◆ TASK DIRECTIONS
In the entries that follow, the first line to write out is the one containing "(408, 265) = (333, 343): none -> red pear", and the last is the one containing "(273, 320) = (539, 427): orange". Reproduce that stretch exactly, with nothing before or after it.

Entries taken from a collection
——————————

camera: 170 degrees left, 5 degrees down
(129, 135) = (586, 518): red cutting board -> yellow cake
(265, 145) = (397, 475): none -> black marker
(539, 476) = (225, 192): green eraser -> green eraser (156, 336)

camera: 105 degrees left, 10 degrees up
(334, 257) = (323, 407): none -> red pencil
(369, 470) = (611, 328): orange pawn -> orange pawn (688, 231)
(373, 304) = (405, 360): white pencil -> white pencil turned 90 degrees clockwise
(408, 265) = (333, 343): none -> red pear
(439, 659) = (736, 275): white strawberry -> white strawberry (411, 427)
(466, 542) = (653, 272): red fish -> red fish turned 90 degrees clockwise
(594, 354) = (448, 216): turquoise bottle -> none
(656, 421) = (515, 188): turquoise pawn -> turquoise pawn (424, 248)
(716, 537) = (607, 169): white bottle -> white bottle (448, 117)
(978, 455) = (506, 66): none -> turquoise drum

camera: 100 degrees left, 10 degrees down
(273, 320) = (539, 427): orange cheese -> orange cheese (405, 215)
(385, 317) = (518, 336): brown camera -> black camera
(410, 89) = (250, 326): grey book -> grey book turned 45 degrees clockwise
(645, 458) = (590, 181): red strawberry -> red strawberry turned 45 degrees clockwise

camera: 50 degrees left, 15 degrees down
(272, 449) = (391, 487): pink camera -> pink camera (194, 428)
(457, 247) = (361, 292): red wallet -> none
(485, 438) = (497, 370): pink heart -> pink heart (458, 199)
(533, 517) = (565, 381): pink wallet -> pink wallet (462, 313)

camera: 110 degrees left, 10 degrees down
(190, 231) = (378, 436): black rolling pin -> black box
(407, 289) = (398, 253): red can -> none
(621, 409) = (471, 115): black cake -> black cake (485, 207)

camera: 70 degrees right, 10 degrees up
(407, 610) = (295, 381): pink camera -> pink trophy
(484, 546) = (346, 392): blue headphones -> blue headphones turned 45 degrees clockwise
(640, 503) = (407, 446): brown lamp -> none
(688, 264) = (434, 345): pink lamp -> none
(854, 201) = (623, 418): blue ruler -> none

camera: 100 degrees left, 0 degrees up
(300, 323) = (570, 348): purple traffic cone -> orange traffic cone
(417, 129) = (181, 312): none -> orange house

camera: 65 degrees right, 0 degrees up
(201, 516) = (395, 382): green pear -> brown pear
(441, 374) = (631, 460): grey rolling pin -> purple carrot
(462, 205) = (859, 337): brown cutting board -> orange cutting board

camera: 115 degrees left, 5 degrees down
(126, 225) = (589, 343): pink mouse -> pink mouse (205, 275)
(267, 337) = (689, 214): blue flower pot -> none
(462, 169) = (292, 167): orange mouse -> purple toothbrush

——————————

◆ EXERCISE SOLUTION
(408, 265) = (333, 343): none -> red pear
(439, 659) = (736, 275): white strawberry -> white strawberry (411, 427)
(466, 542) = (653, 272): red fish -> red fish turned 90 degrees clockwise
(594, 354) = (448, 216): turquoise bottle -> none
(656, 421) = (515, 188): turquoise pawn -> turquoise pawn (424, 248)
(716, 537) = (607, 169): white bottle -> white bottle (448, 117)
(978, 455) = (506, 66): none -> turquoise drum

camera: 100 degrees left, 10 degrees down
(273, 320) = (539, 427): orange cheese -> orange cheese (405, 215)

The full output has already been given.